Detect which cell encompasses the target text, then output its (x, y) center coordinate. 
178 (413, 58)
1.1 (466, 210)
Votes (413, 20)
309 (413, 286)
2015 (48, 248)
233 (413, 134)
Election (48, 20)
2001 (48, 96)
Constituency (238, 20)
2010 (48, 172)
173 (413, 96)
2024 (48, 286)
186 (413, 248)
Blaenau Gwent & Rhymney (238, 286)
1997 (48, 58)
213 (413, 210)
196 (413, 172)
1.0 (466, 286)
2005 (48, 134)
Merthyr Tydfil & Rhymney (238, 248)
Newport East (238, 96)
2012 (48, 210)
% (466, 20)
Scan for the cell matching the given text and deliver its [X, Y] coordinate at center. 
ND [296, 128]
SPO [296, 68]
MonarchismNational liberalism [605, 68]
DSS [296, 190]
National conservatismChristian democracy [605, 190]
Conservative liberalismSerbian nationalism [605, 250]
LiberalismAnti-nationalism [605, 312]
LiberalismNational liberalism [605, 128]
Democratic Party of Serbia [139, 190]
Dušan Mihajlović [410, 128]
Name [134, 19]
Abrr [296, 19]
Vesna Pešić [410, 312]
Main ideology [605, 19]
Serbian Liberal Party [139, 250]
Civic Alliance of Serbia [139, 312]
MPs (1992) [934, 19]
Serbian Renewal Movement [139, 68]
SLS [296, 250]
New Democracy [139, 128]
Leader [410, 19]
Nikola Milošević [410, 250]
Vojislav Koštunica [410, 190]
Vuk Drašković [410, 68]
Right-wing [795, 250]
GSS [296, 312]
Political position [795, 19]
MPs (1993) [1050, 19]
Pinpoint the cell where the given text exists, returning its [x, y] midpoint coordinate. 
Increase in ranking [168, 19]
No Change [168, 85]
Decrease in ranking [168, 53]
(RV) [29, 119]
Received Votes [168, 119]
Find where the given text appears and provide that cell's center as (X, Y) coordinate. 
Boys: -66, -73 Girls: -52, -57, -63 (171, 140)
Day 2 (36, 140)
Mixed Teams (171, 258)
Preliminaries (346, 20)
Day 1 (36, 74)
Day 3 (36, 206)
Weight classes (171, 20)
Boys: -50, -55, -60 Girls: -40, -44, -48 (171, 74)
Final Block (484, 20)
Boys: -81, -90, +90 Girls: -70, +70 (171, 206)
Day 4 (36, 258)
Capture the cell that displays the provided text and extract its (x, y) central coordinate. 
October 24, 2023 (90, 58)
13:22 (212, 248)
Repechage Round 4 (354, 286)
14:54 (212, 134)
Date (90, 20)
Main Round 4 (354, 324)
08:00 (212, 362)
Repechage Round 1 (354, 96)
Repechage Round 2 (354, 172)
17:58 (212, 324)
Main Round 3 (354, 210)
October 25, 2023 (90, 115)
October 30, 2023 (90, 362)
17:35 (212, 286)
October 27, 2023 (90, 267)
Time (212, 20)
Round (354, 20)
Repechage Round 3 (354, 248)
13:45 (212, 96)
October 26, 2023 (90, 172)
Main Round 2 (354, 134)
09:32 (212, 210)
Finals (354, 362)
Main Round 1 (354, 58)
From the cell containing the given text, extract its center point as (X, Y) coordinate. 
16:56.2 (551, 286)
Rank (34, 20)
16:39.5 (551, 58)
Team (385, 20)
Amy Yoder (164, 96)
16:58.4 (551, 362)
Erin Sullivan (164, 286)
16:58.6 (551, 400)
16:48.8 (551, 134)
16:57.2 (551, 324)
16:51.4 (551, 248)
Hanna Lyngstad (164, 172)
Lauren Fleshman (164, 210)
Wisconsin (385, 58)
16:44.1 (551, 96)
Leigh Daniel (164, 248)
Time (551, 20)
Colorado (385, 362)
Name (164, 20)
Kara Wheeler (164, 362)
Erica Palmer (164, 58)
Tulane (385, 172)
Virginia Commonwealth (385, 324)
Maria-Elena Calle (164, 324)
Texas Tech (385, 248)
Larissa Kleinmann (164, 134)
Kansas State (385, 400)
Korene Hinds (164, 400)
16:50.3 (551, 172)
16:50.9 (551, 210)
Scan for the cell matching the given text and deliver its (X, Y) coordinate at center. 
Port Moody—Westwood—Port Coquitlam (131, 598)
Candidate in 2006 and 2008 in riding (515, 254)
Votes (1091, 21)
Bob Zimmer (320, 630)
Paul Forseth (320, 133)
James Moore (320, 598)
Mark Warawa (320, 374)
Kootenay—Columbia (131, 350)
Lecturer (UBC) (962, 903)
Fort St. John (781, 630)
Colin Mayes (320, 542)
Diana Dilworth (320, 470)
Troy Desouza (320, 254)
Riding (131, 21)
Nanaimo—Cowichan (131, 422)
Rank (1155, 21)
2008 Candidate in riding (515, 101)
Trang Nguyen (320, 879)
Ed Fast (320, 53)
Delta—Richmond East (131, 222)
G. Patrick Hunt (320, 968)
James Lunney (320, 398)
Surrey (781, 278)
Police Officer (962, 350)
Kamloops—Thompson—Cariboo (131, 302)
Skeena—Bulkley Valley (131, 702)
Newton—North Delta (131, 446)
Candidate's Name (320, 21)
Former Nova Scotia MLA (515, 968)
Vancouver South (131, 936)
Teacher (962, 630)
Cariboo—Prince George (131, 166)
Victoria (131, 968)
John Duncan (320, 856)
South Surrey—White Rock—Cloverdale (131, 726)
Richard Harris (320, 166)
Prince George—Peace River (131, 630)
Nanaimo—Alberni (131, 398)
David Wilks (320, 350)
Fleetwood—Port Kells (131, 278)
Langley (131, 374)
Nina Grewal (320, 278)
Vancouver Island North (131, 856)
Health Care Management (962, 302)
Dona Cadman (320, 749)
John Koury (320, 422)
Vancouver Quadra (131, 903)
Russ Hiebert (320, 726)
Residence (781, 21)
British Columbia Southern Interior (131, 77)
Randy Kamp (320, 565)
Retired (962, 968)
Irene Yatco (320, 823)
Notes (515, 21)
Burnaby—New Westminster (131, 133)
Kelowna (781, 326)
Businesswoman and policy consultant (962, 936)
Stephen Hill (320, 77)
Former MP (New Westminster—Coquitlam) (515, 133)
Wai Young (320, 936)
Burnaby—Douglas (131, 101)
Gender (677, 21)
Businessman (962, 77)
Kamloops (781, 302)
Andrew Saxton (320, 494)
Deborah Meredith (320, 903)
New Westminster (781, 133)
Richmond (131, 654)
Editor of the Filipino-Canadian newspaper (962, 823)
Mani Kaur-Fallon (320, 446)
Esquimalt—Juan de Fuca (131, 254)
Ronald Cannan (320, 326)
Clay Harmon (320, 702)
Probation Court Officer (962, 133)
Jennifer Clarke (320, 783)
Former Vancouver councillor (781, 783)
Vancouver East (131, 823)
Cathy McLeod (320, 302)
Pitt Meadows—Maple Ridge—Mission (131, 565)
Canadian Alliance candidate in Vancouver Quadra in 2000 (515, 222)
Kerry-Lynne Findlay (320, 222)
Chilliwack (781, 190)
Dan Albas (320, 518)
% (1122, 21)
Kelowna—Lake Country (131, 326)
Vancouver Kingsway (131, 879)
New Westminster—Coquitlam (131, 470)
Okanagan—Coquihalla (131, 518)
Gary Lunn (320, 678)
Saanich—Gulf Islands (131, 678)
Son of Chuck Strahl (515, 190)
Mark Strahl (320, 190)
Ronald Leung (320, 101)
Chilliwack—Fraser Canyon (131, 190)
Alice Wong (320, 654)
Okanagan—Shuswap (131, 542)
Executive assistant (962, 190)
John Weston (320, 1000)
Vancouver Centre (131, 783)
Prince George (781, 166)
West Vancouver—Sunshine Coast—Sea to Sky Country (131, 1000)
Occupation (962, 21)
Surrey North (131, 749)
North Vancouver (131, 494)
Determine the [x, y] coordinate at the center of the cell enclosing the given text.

What you need to do: Copy out the lines of the records exactly, starting from the beginning of the records and going on through the line containing "Day 2 (36, 140)".

Completed task:
Detect which cell encompasses the target text, then output its (x, y) center coordinate. 
178 (413, 58)
1.1 (466, 210)
Votes (413, 20)
309 (413, 286)
2015 (48, 248)
233 (413, 134)
Election (48, 20)
2001 (48, 96)
Constituency (238, 20)
2010 (48, 172)
173 (413, 96)
2024 (48, 286)
186 (413, 248)
Blaenau Gwent & Rhymney (238, 286)
1997 (48, 58)
213 (413, 210)
196 (413, 172)
1.0 (466, 286)
2005 (48, 134)
Merthyr Tydfil & Rhymney (238, 248)
Newport East (238, 96)
2012 (48, 210)
% (466, 20)
Scan for the cell matching the given text and deliver its [X, Y] coordinate at center. 
ND [296, 128]
SPO [296, 68]
MonarchismNational liberalism [605, 68]
DSS [296, 190]
National conservatismChristian democracy [605, 190]
Conservative liberalismSerbian nationalism [605, 250]
LiberalismAnti-nationalism [605, 312]
LiberalismNational liberalism [605, 128]
Democratic Party of Serbia [139, 190]
Dušan Mihajlović [410, 128]
Name [134, 19]
Abrr [296, 19]
Vesna Pešić [410, 312]
Main ideology [605, 19]
Serbian Liberal Party [139, 250]
Civic Alliance of Serbia [139, 312]
MPs (1992) [934, 19]
Serbian Renewal Movement [139, 68]
SLS [296, 250]
New Democracy [139, 128]
Leader [410, 19]
Nikola Milošević [410, 250]
Vojislav Koštunica [410, 190]
Vuk Drašković [410, 68]
Right-wing [795, 250]
GSS [296, 312]
Political position [795, 19]
MPs (1993) [1050, 19]
Pinpoint the cell where the given text exists, returning its [x, y] midpoint coordinate. 
Increase in ranking [168, 19]
No Change [168, 85]
Decrease in ranking [168, 53]
(RV) [29, 119]
Received Votes [168, 119]
Find where the given text appears and provide that cell's center as (X, Y) coordinate. 
Boys: -66, -73 Girls: -52, -57, -63 (171, 140)
Day 2 (36, 140)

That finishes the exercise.